What this task involves: All lines with the word "VBAT" must be pulled from the entries below.

Task inputs:
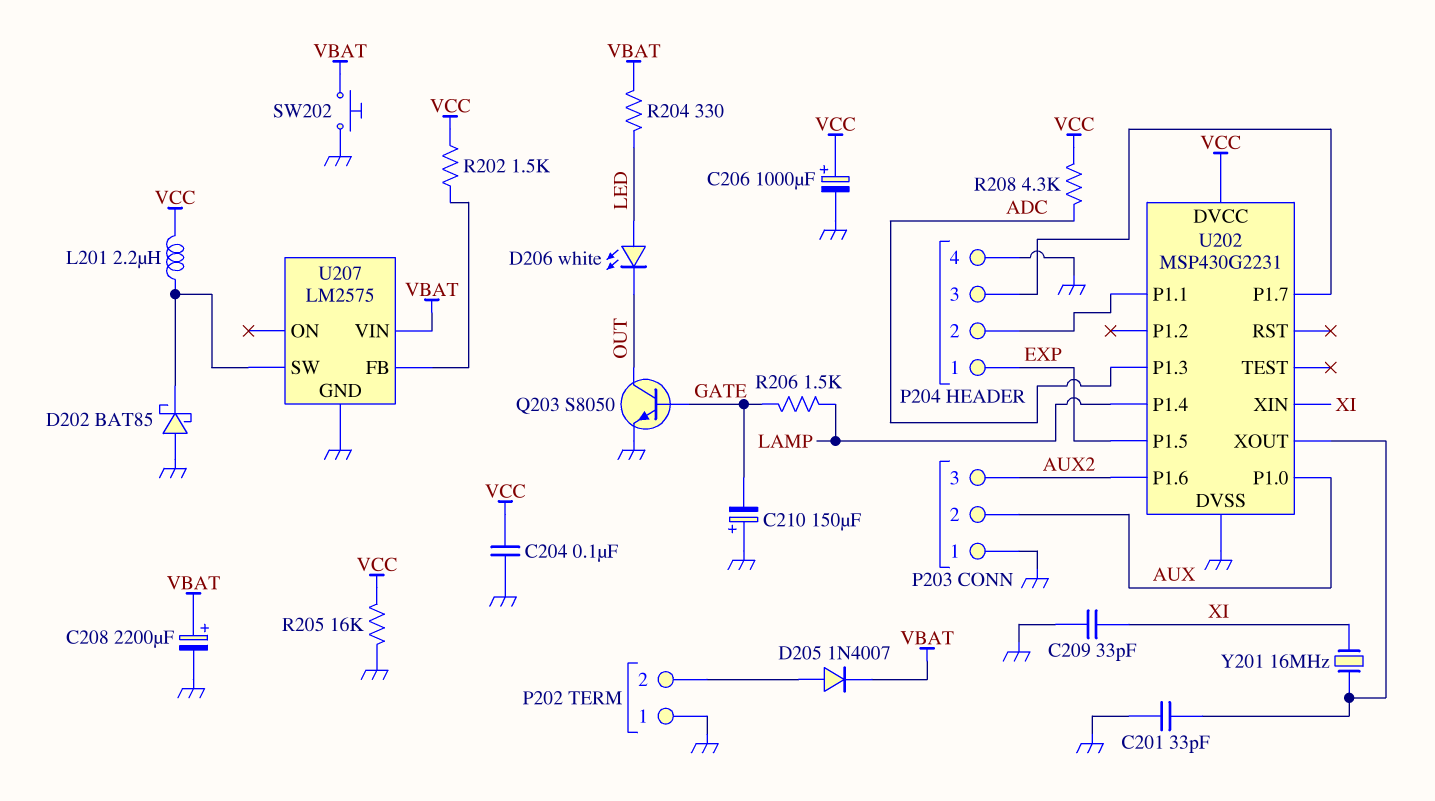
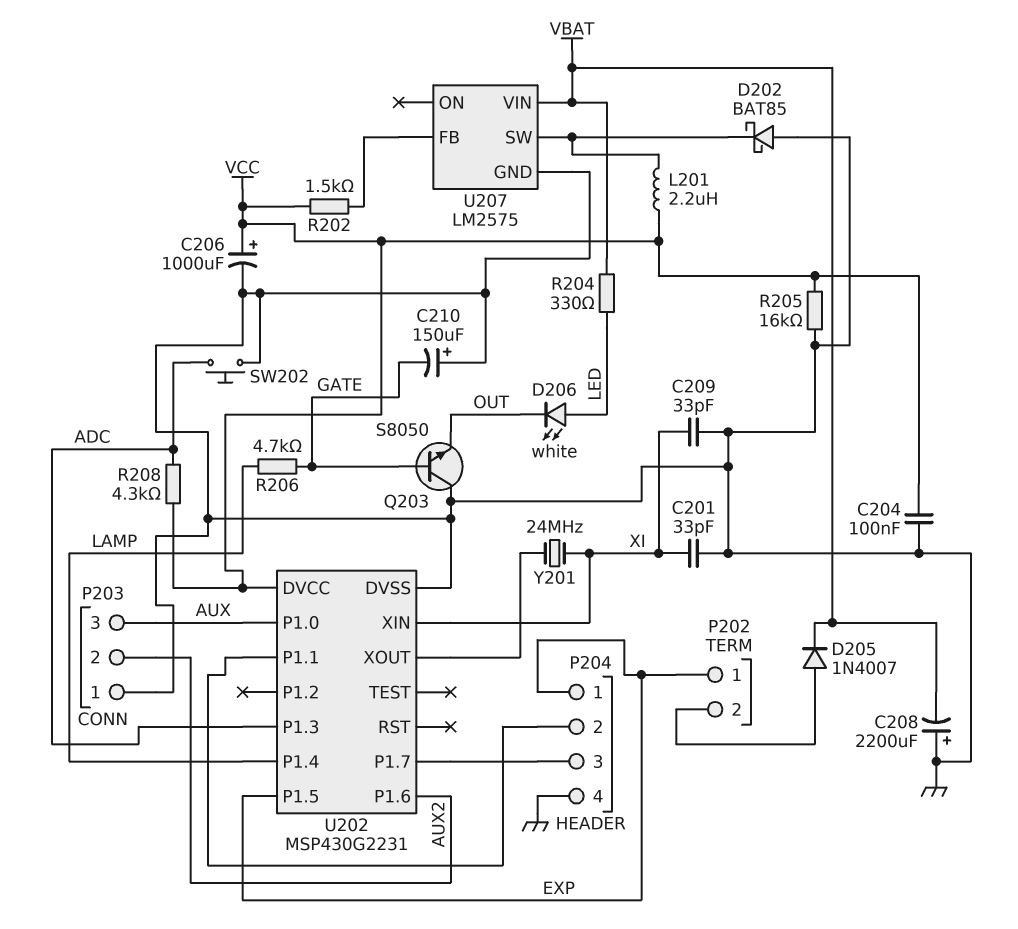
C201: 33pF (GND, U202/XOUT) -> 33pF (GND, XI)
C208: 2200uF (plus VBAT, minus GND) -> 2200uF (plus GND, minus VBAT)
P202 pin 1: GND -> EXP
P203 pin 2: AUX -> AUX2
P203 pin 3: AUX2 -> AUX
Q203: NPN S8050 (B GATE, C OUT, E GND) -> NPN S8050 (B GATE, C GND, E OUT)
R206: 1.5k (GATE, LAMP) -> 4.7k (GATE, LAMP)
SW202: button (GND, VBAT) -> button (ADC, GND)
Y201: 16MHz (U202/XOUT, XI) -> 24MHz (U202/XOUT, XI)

Output for this task:
C208: 2200uF (plus VBAT, minus GND) -> 2200uF (plus GND, minus VBAT)
SW202: button (GND, VBAT) -> button (ADC, GND)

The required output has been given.